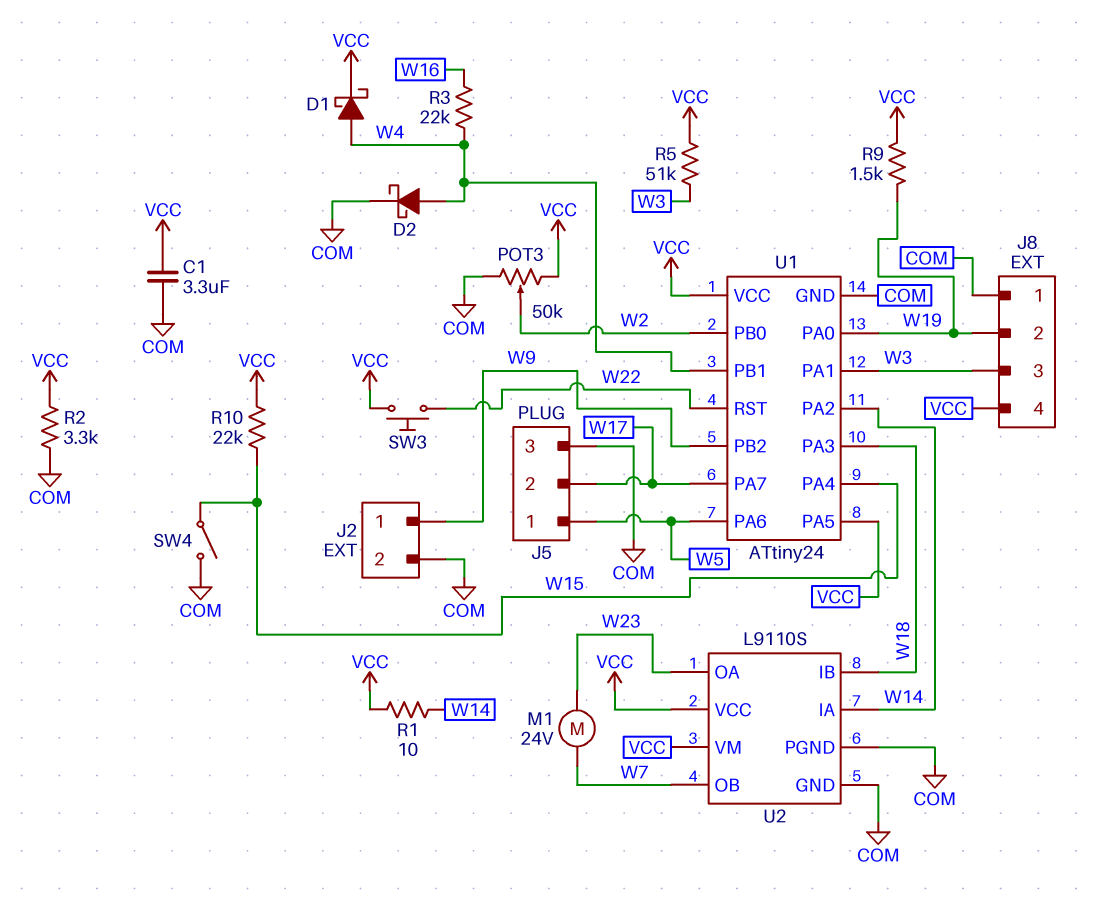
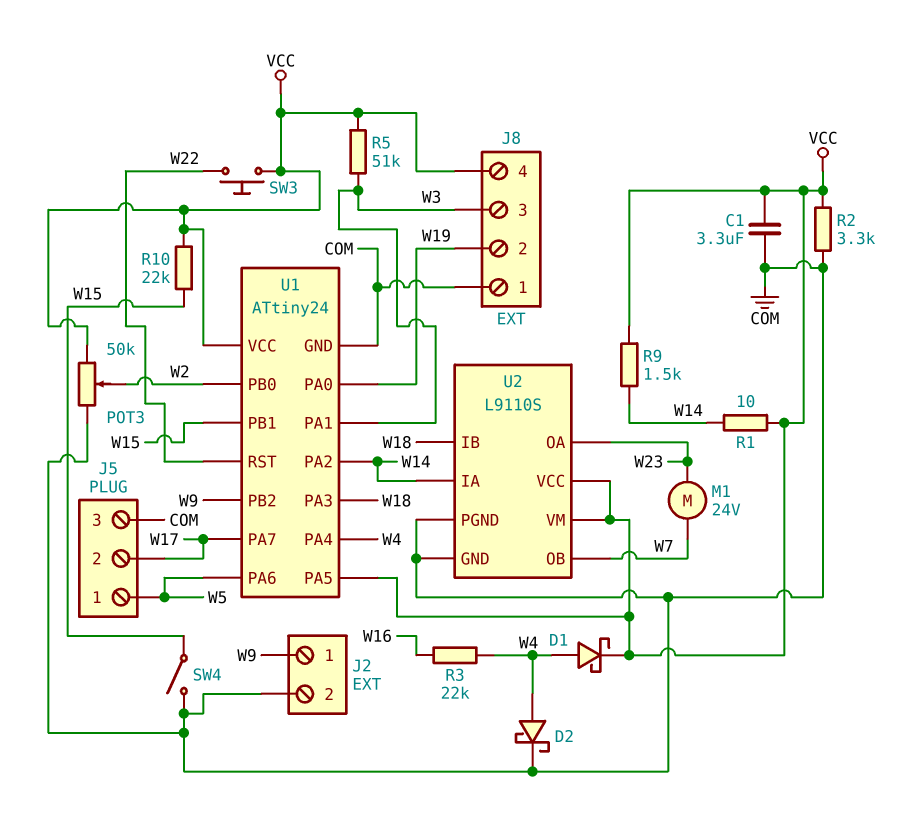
R9: 1.5k (VCC, W19) -> 1.5k (VCC, W14)
U1 pin PA4: W15 -> W4
U1 pin PB1: W4 -> W15

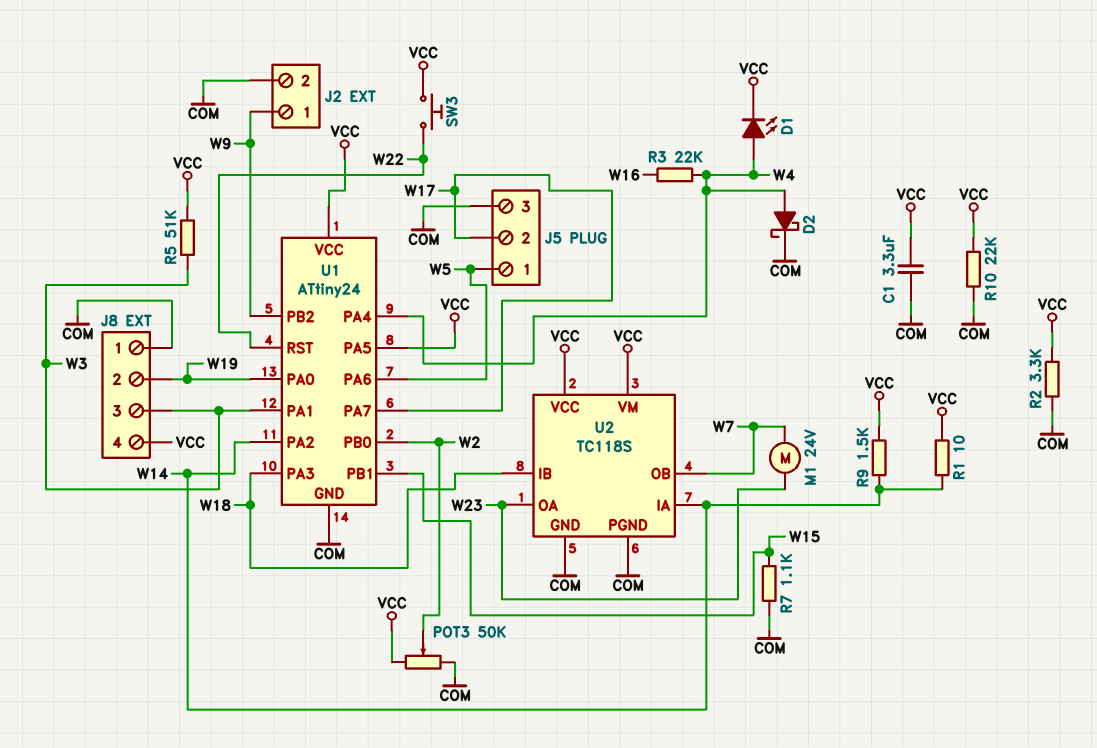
D1: schottky (A W4, K VCC) -> LED (A W4, K VCC)
R7: none -> 1.1k (COM, W15)
R10: 22k (VCC, W15) -> 22k (COM, VCC)
SW4: switch (COM, W15) -> none
U2: L9110S -> TC118S

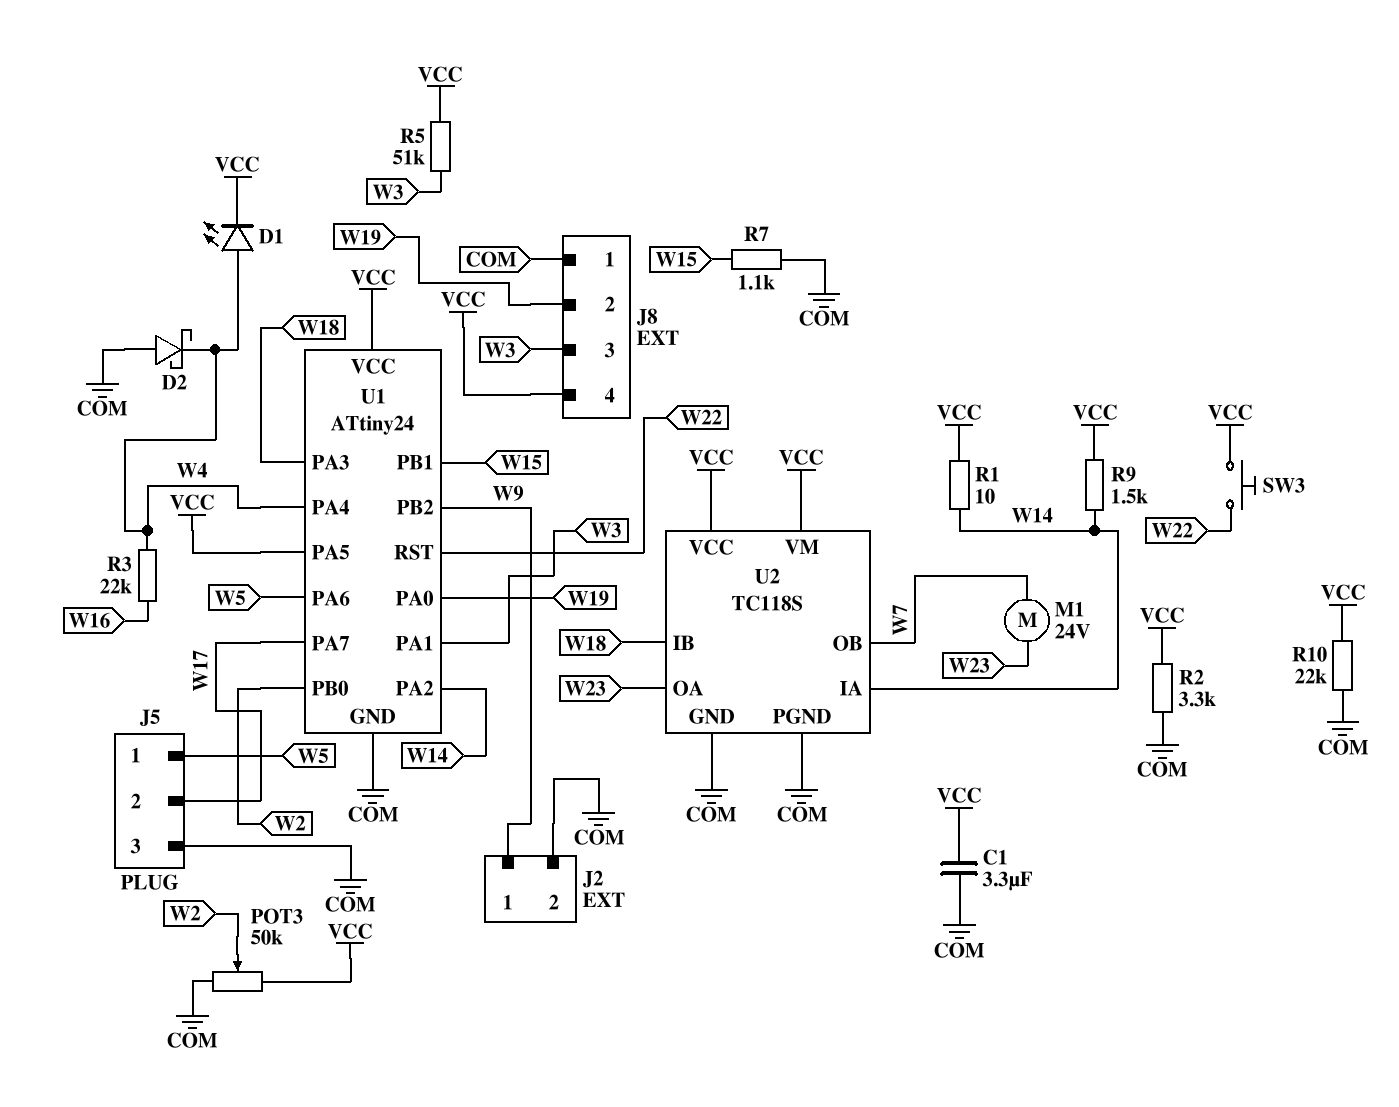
D2: schottky (A W4, K COM) -> schottky (A COM, K W4)

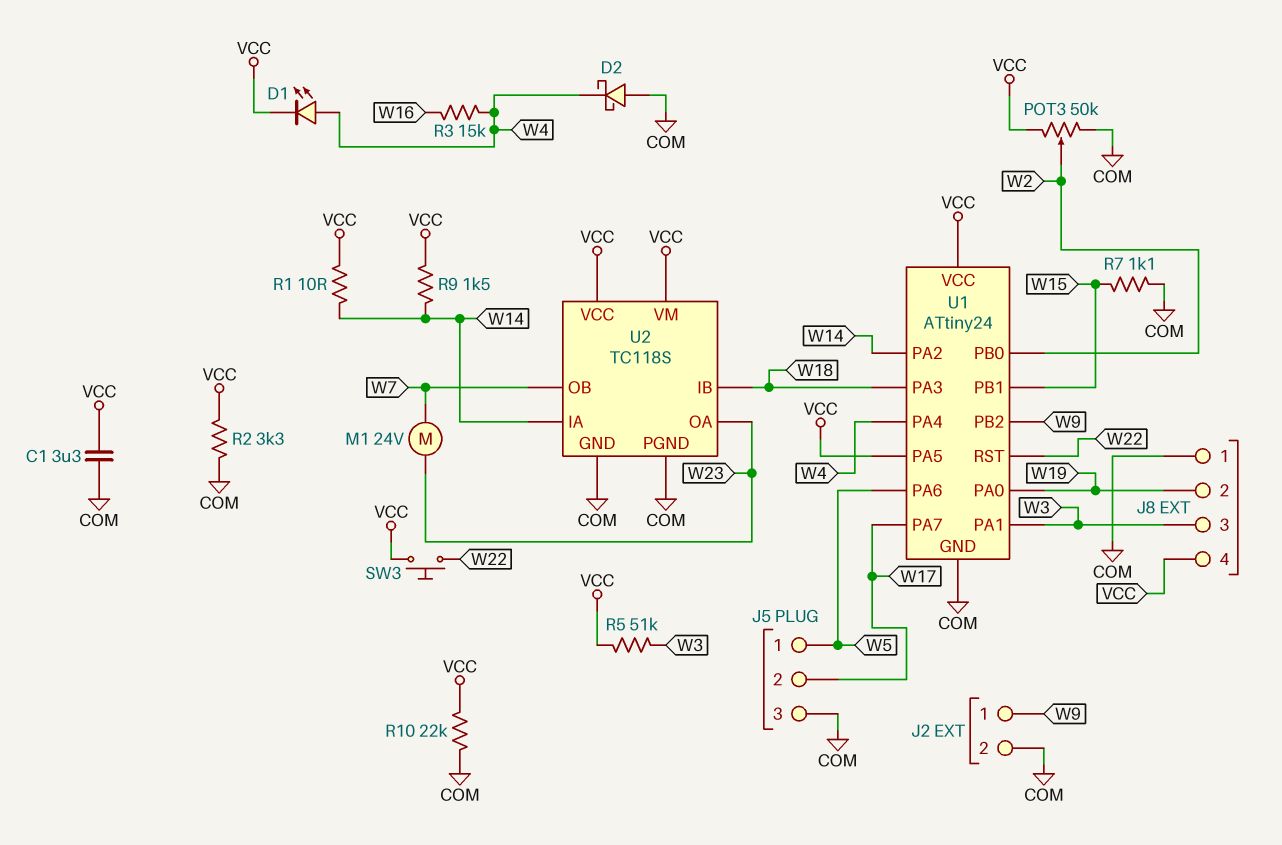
R3: 22k (W4, W16) -> 15k (W4, W16)

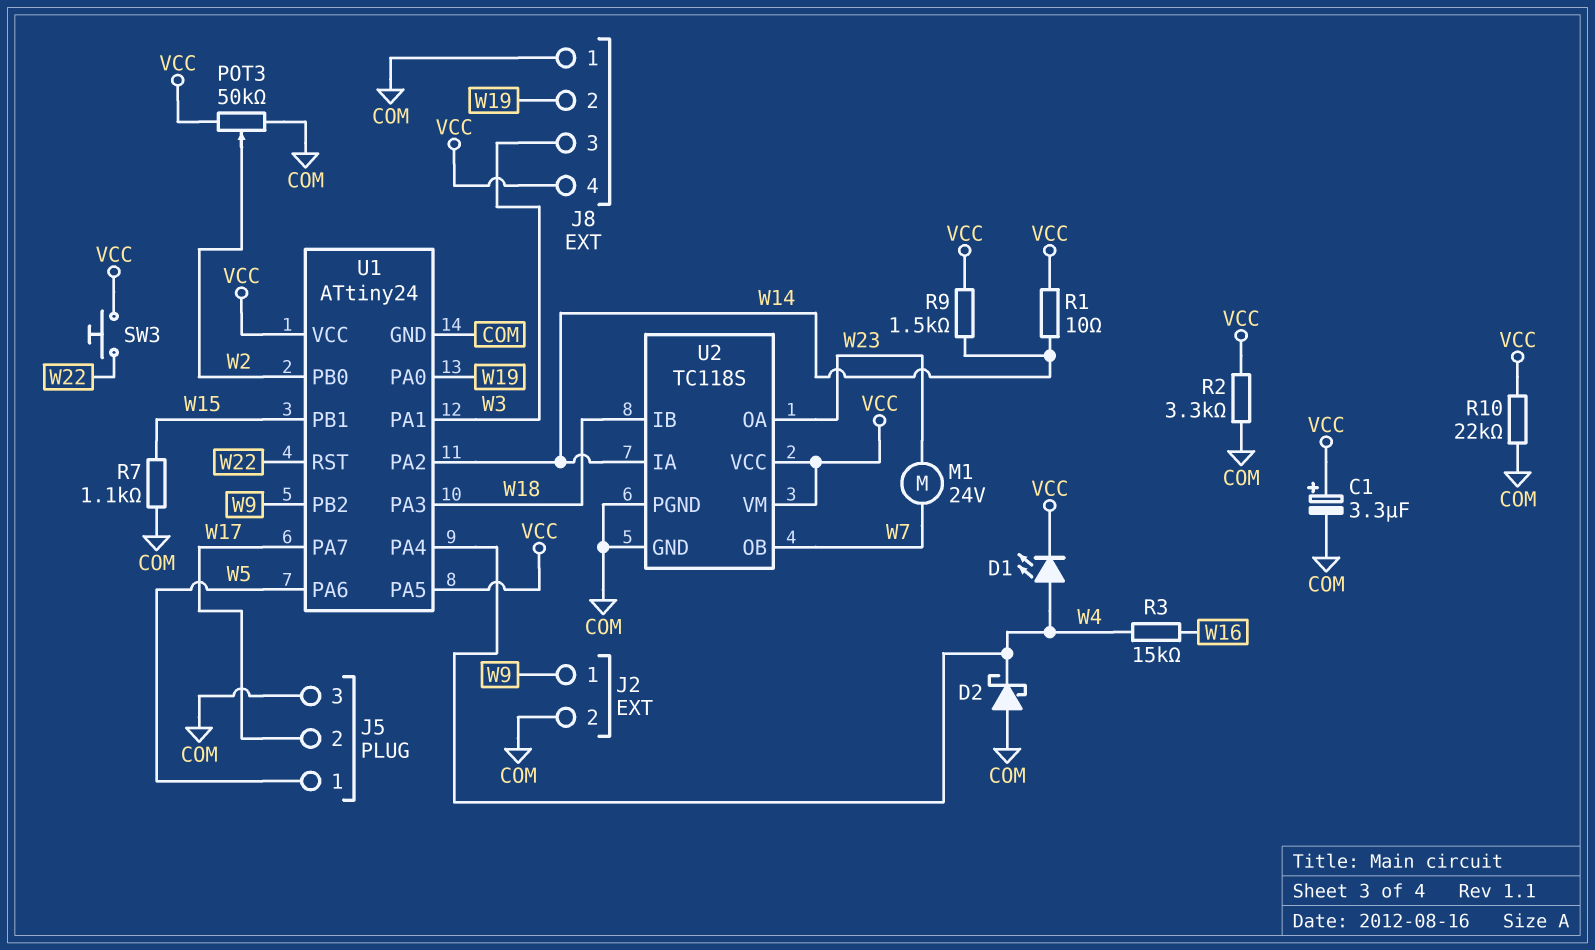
C1: 3.3uF (COM, VCC) -> 3.3uF (plus VCC, minus COM)
R5: 51k (VCC, W3) -> none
+++++
Leave the pictures out and restate the listing word for word.

R9: 1.5k (VCC, W19) -> 1.5k (VCC, W14)
U1 pin PA4: W15 -> W4
U1 pin PB1: W4 -> W15

D1: schottky (A W4, K VCC) -> LED (A W4, K VCC)
R7: none -> 1.1k (COM, W15)
R10: 22k (VCC, W15) -> 22k (COM, VCC)
SW4: switch (COM, W15) -> none
U2: L9110S -> TC118S

D2: schottky (A W4, K COM) -> schottky (A COM, K W4)

R3: 22k (W4, W16) -> 15k (W4, W16)

C1: 3.3uF (COM, VCC) -> 3.3uF (plus VCC, minus COM)
R5: 51k (VCC, W3) -> none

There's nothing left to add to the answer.